BEGIN GIVEN INFORMATION

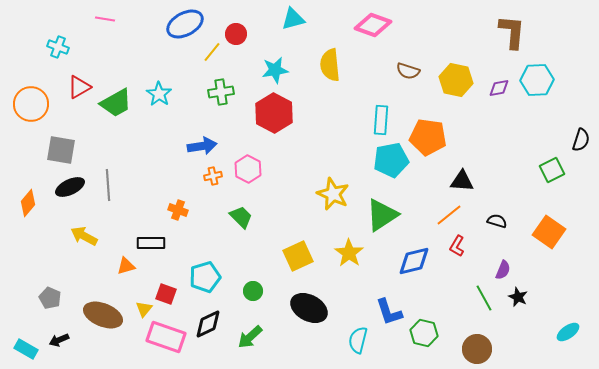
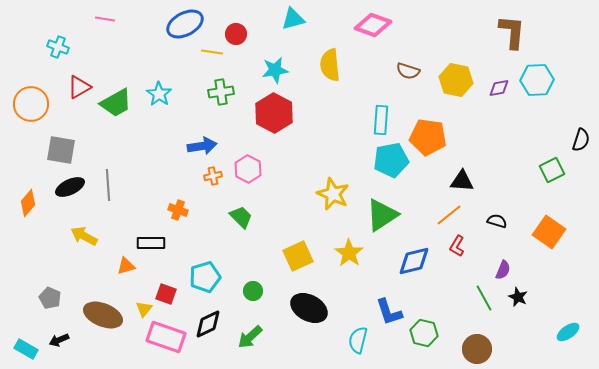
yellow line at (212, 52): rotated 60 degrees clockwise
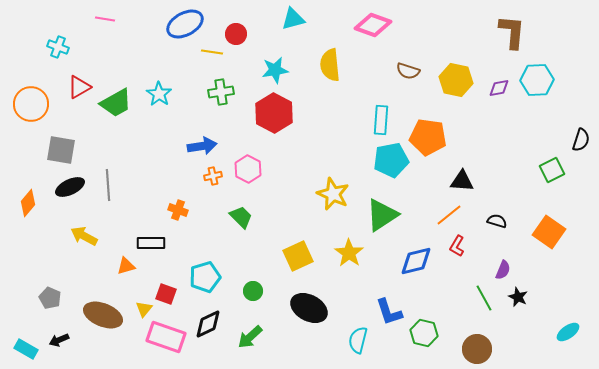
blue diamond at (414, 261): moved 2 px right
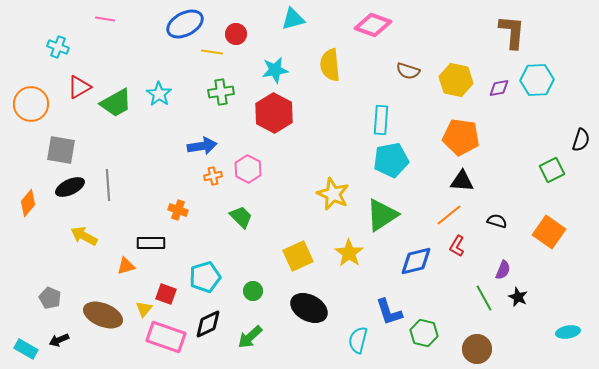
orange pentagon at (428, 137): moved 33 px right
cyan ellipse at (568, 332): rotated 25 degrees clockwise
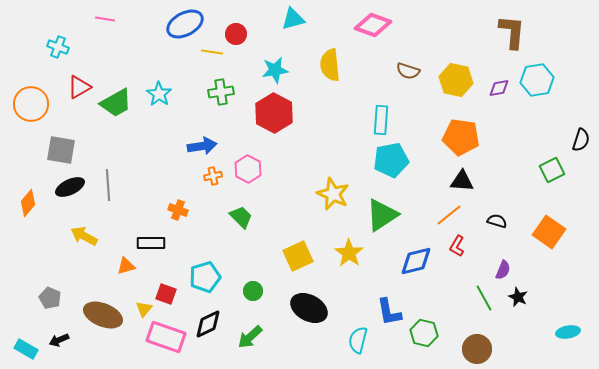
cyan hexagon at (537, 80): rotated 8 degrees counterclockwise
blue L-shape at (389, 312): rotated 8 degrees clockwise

END GIVEN INFORMATION

## DIRECTION
Rewrite the listing from its start through the line containing "cyan ellipse at", replacing "moved" with "shifted" and keeping everything else the same. Omit the pictures.

## EXERCISE RESULT
yellow line at (212, 52): rotated 60 degrees clockwise
blue diamond at (414, 261): shifted 2 px right
orange pentagon at (428, 137): shifted 33 px right
cyan ellipse at (568, 332): rotated 25 degrees clockwise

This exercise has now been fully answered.